Exercise description - Copy out the entire listing below exactly, but without its pictures.

Dataset extract -
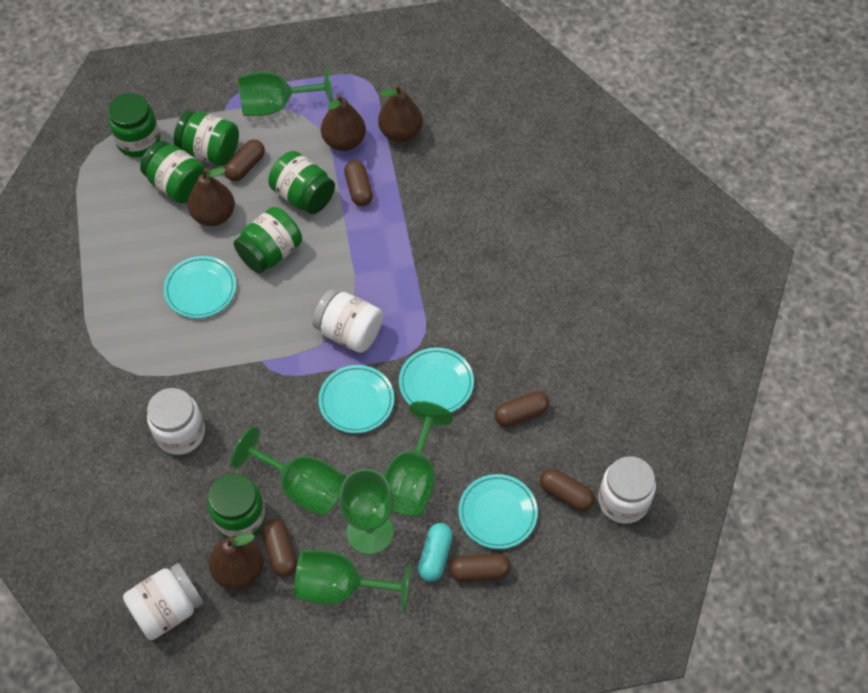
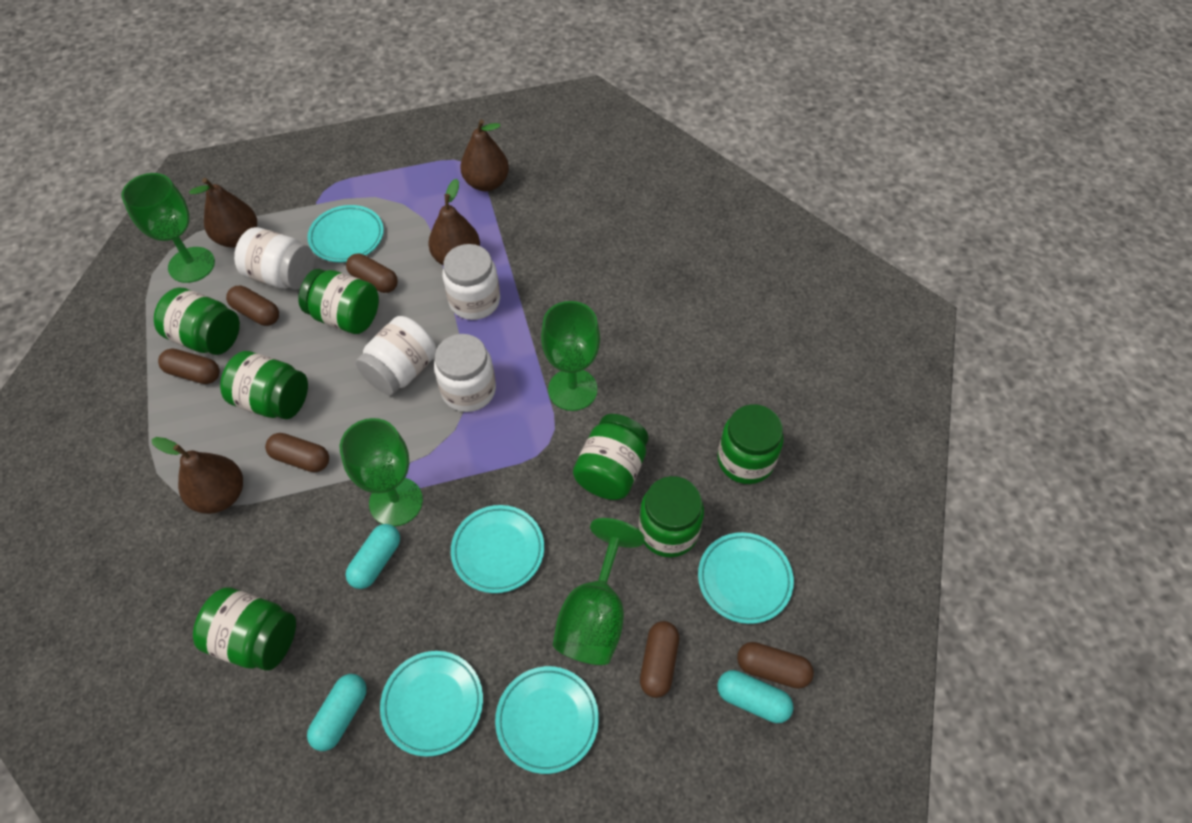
green goblet: 5 -> 4
green jar: 6 -> 7
turquoise capsule: 1 -> 3
turquoise plate: 4 -> 5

Solution for this exercise -
green goblet: 5 -> 4
green jar: 6 -> 7
turquoise capsule: 1 -> 3
turquoise plate: 4 -> 5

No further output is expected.